--- Given information Enclosed Below ---
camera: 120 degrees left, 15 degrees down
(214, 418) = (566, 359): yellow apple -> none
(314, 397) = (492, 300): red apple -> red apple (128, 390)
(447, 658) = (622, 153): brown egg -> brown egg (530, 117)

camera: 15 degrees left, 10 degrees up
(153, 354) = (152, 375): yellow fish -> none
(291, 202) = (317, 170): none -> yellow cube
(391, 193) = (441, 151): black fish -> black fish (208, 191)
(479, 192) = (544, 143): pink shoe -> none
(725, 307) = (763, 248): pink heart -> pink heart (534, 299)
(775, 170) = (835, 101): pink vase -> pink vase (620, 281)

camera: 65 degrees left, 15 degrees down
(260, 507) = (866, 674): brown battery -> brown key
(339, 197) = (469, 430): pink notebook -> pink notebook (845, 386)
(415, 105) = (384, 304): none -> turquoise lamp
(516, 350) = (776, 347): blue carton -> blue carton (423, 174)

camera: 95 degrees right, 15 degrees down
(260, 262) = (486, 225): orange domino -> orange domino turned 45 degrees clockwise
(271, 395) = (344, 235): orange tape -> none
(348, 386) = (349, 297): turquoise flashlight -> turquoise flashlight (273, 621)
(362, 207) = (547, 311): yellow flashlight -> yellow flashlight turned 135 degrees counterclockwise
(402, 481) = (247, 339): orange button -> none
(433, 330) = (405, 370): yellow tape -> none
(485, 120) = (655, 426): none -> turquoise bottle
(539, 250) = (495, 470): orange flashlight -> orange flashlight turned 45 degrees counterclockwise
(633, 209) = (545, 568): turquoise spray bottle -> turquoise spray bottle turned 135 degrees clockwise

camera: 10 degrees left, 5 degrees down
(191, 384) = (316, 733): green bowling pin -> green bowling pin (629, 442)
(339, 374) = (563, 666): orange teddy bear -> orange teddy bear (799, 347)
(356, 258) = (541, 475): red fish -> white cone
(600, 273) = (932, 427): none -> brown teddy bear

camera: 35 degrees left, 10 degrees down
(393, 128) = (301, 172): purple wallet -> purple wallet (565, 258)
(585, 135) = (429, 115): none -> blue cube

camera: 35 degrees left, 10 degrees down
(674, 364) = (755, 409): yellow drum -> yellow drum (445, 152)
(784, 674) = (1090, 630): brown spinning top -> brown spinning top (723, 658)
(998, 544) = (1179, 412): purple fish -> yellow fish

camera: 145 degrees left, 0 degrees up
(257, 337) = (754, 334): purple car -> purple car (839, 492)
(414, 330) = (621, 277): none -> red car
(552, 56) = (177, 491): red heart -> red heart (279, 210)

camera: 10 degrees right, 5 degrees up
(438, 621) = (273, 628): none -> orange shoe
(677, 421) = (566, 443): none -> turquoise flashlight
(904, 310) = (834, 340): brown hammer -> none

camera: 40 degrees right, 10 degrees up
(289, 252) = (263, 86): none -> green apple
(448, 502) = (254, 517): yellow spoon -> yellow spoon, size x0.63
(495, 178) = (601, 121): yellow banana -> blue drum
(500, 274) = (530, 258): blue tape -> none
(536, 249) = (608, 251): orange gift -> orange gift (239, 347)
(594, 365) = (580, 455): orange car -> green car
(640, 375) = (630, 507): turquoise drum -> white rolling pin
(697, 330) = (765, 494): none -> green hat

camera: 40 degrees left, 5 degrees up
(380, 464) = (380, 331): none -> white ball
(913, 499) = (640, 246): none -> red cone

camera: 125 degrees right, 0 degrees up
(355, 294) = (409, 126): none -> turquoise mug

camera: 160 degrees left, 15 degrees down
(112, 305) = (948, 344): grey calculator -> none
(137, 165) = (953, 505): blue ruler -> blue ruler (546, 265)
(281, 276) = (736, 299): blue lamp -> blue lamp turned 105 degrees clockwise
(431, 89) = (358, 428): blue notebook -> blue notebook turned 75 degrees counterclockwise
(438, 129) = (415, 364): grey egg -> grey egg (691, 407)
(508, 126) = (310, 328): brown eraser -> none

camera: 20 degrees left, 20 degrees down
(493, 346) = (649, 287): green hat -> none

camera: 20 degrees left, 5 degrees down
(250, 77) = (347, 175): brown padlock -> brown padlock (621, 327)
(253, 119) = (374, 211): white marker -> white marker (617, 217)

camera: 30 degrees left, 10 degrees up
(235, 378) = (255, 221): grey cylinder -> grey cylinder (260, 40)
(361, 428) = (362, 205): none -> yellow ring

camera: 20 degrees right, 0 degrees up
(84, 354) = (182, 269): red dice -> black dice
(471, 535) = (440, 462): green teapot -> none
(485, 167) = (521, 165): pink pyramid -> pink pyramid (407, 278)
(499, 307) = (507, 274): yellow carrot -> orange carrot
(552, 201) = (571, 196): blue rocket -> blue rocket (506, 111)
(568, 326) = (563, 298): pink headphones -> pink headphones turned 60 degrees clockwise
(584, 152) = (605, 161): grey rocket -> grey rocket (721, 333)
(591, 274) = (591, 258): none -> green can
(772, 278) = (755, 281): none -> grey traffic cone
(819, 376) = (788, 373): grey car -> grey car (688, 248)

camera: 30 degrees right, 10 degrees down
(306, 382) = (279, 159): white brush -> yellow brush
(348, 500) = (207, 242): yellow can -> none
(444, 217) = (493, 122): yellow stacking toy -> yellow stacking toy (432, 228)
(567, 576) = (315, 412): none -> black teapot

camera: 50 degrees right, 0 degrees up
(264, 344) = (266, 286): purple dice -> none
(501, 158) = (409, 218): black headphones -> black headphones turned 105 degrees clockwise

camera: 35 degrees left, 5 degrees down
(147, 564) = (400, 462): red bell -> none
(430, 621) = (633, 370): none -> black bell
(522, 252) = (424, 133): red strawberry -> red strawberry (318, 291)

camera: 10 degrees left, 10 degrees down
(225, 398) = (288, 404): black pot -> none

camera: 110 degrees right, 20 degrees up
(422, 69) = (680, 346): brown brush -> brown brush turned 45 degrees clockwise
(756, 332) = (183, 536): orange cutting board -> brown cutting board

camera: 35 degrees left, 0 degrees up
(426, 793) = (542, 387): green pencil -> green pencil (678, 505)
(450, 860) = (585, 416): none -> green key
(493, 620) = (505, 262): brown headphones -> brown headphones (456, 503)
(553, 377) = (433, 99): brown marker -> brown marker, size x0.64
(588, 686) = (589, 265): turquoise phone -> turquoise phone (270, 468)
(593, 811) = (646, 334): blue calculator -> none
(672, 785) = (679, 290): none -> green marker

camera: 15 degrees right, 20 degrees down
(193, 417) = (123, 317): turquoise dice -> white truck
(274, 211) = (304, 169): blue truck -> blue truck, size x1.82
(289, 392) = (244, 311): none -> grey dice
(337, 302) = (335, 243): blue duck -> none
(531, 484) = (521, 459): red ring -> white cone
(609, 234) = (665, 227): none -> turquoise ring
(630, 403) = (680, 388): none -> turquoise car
--- End of Enclosed Given information ---
**Task to carry out**: Go through the records and tally the lines that include "tape". Write only the number.

**Reply to the exercise**: 3